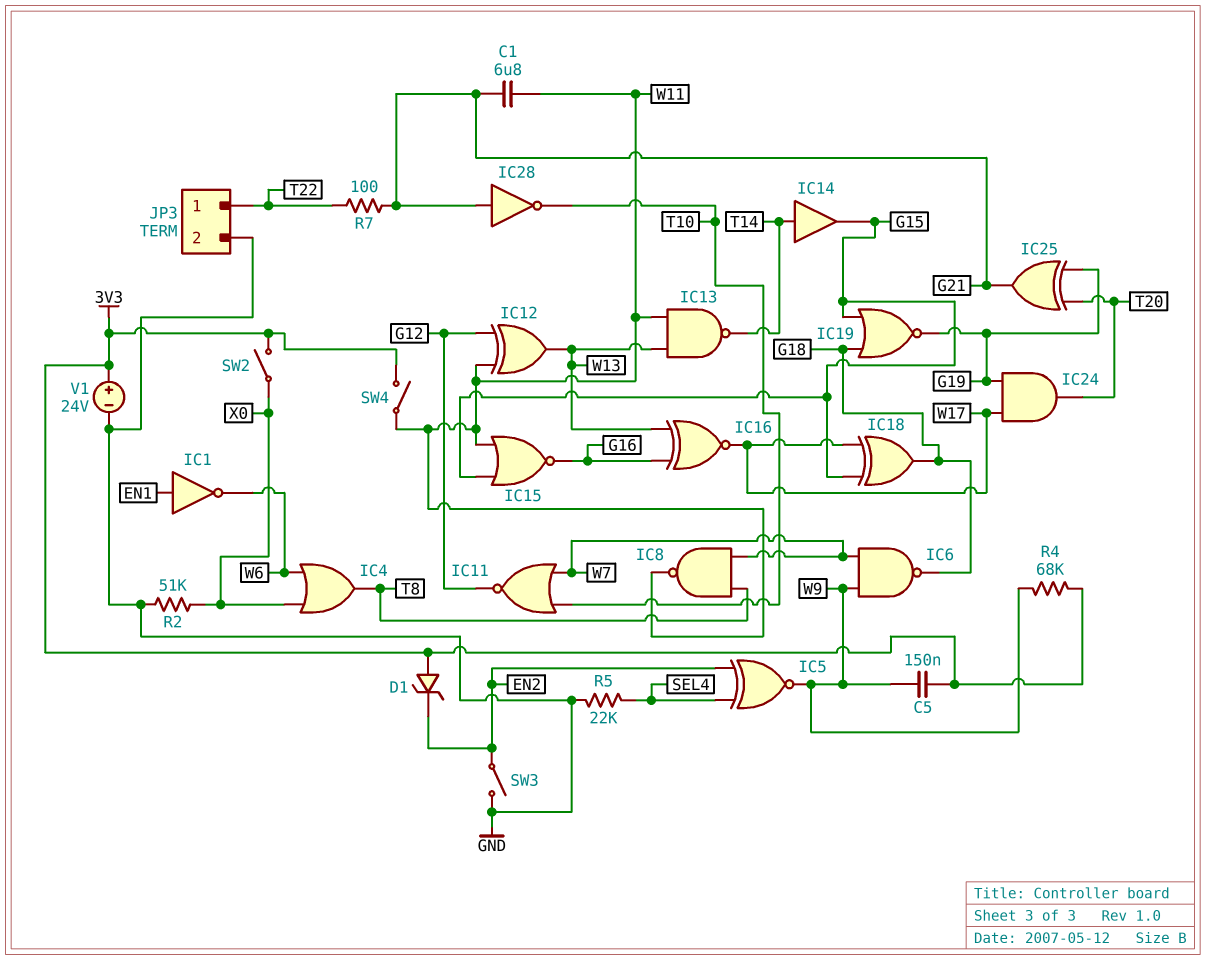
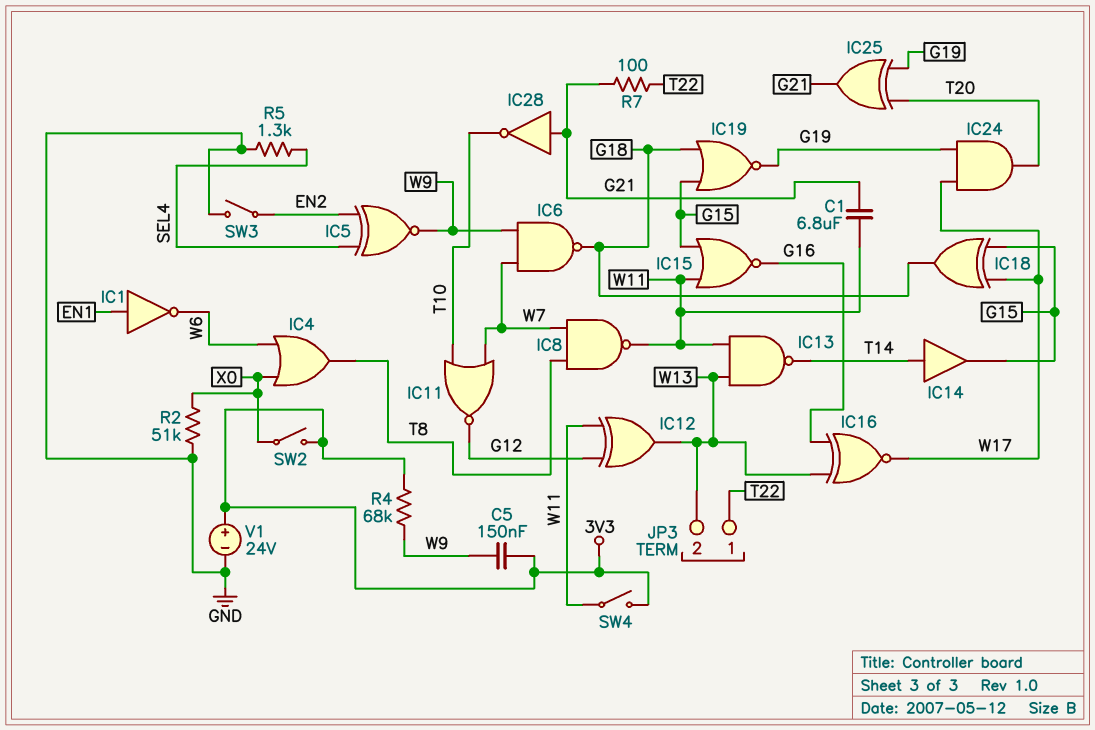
D1: zener (A 3V3, K EN2) -> none
JP3 pin 2: GND -> W13
R5: 22k (GND, SEL4) -> 1.3k (GND, SEL4)

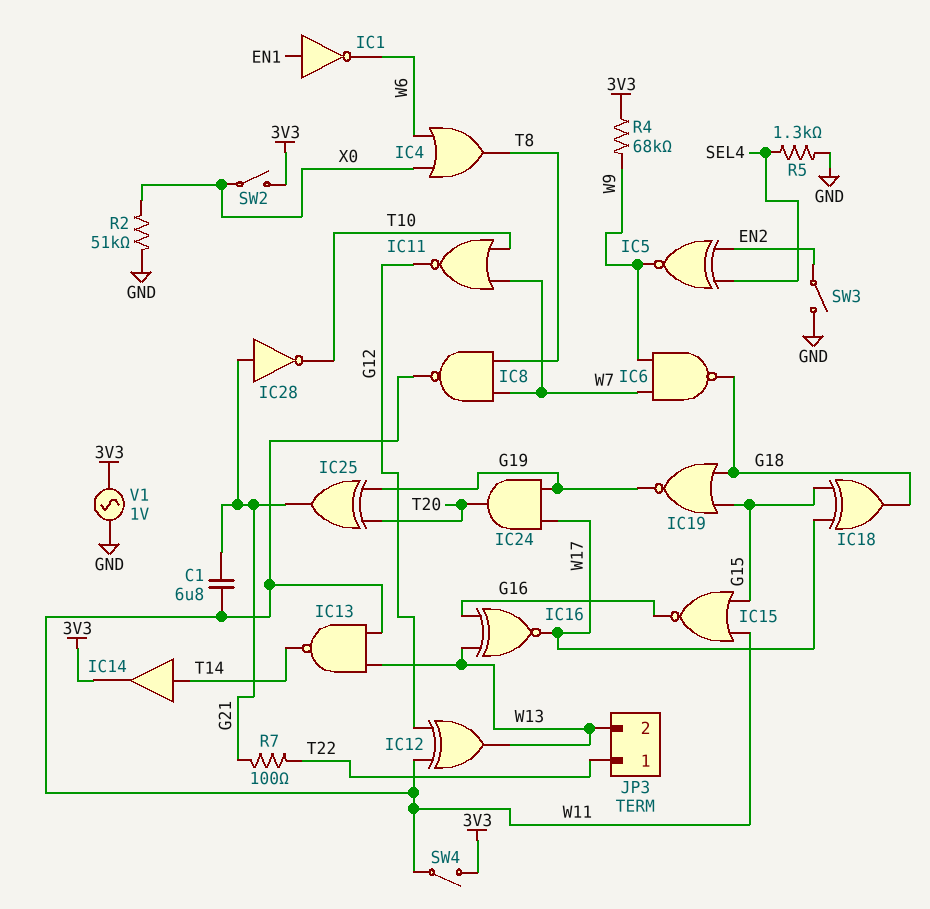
C5: 150nF (3V3, W9) -> none
IC14: buffer (in T14, out G15) -> buffer (in T14, out 3V3)
V1: 24V (plus 3V3, minus GND) -> AC 1V (3V3, GND)

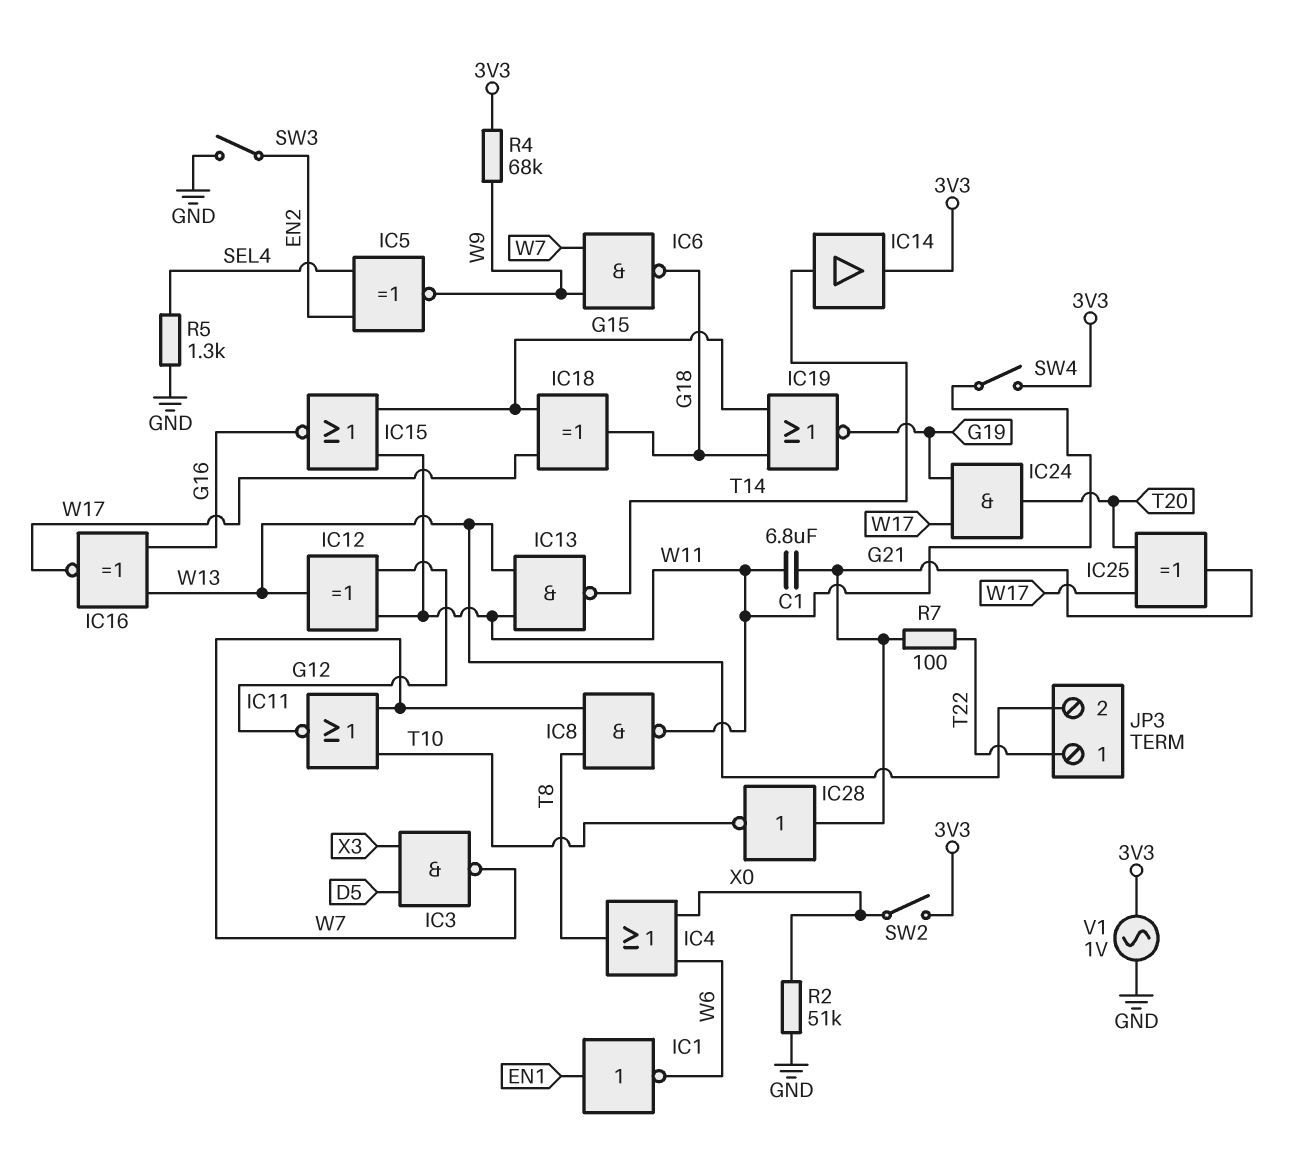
IC3: none -> NAND (in D5, in X3, out W7)
IC25: XOR (in G19, in T20, out G21) -> XOR (in T20, in W17, out G21)

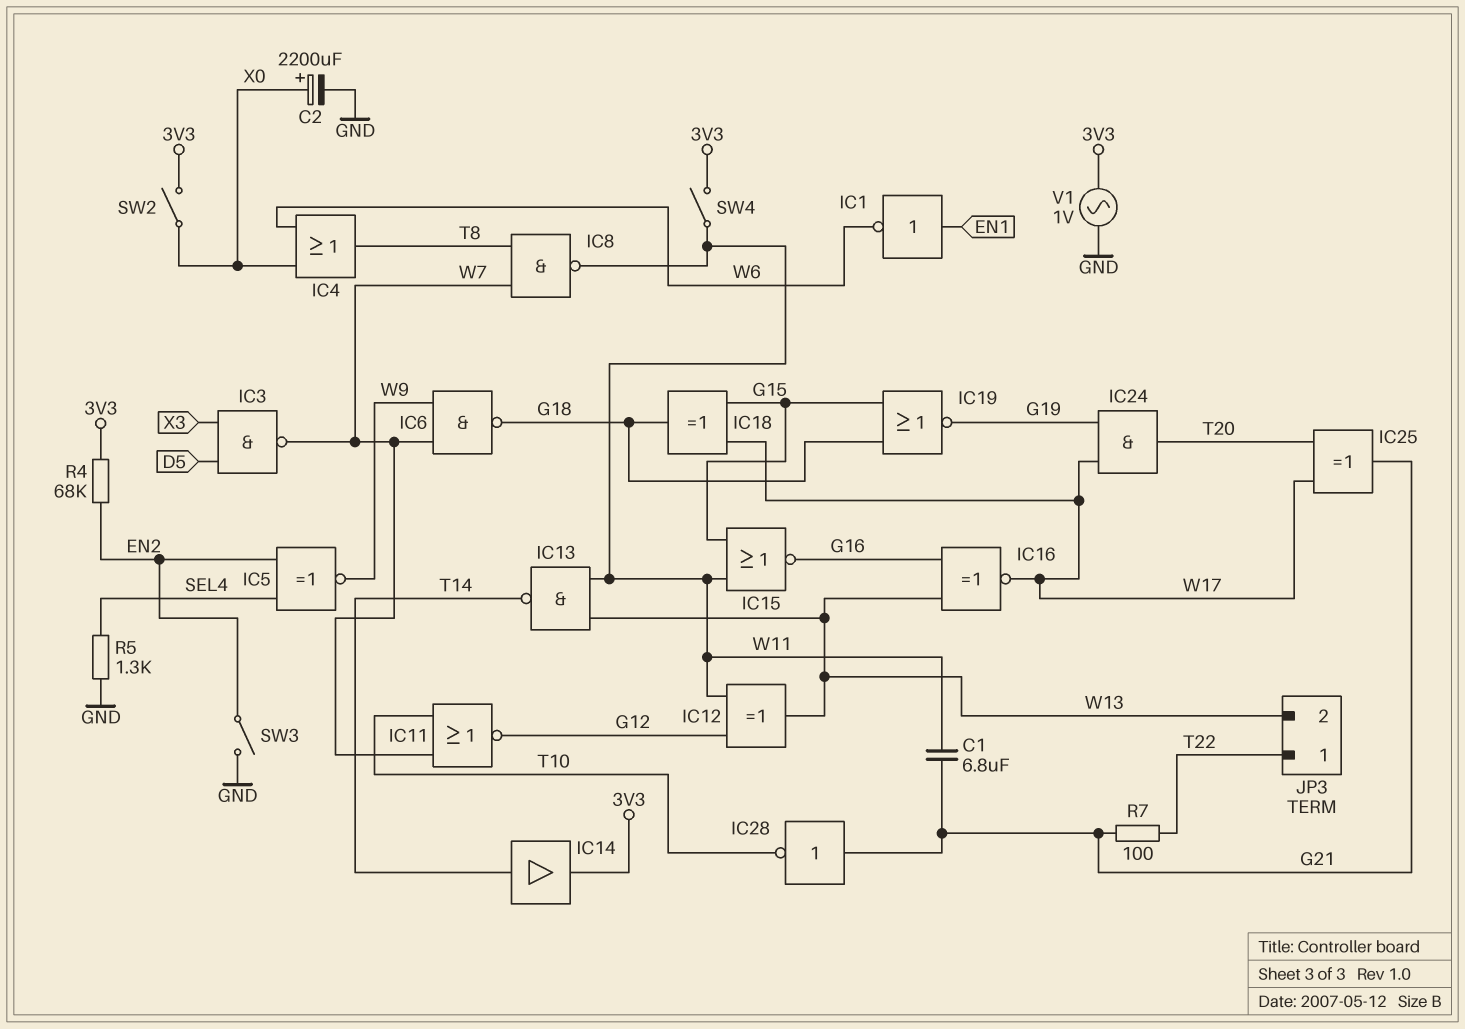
C2: none -> 2200uF (plus X0, minus GND)
R2: 51k (GND, X0) -> none
R4: 68k (3V3, W9) -> 68k (3V3, EN2)

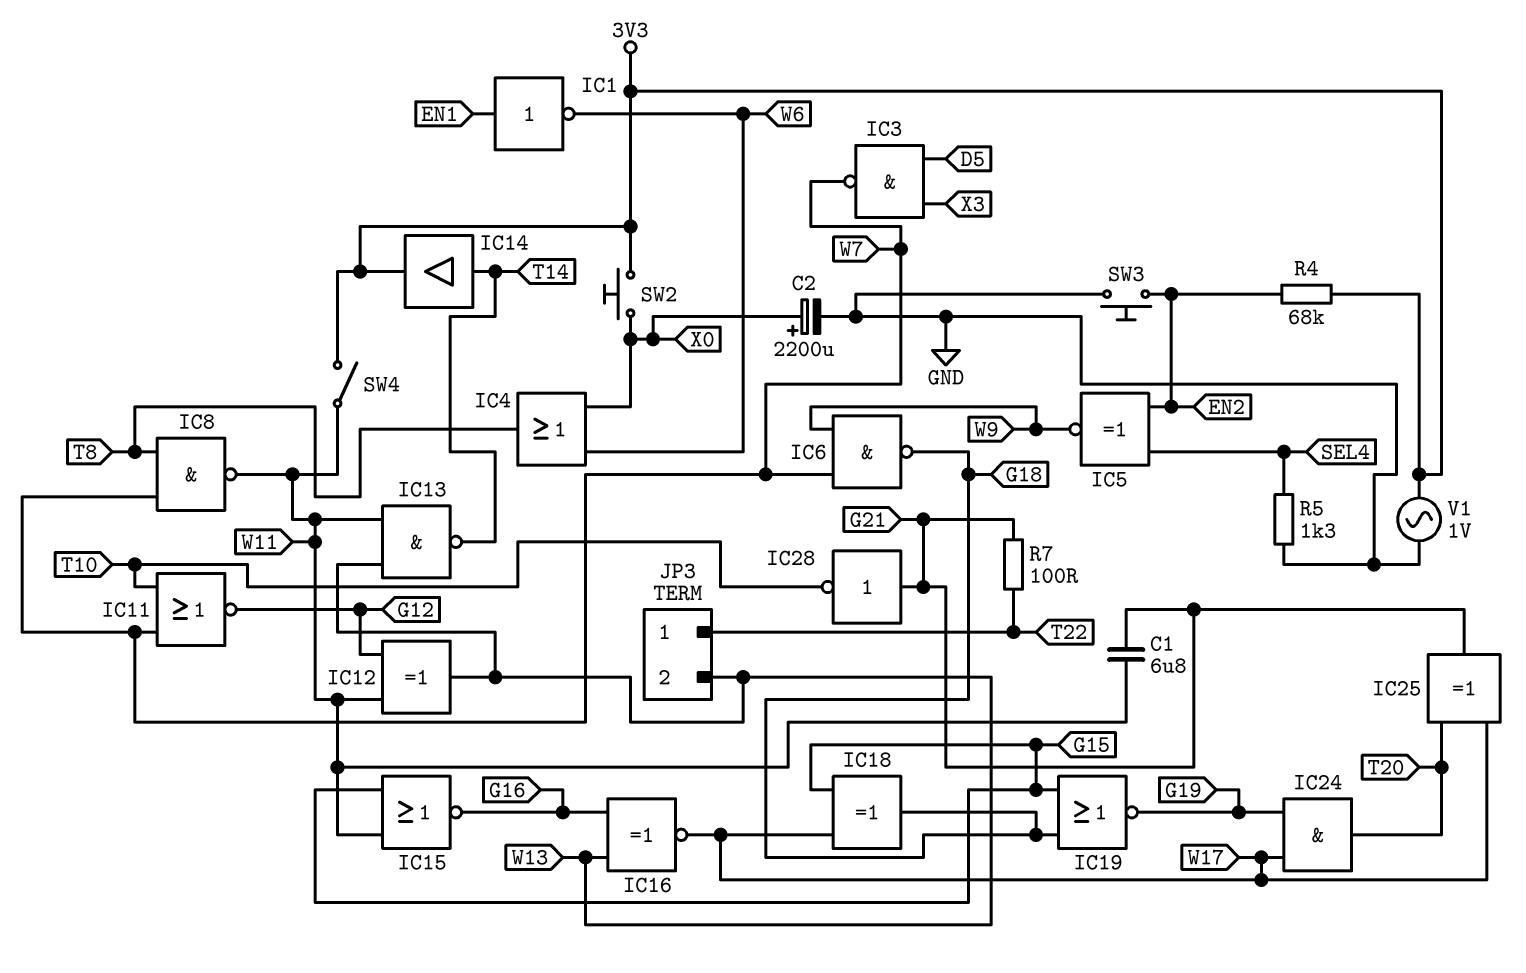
SW2: switch (3V3, X0) -> button (3V3, X0)
SW3: switch (EN2, GND) -> button (EN2, GND)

Your task: Show all lines from the records above where the word "switch" occurs.

Result for this exercise:
SW2: switch (3V3, X0) -> button (3V3, X0)
SW3: switch (EN2, GND) -> button (EN2, GND)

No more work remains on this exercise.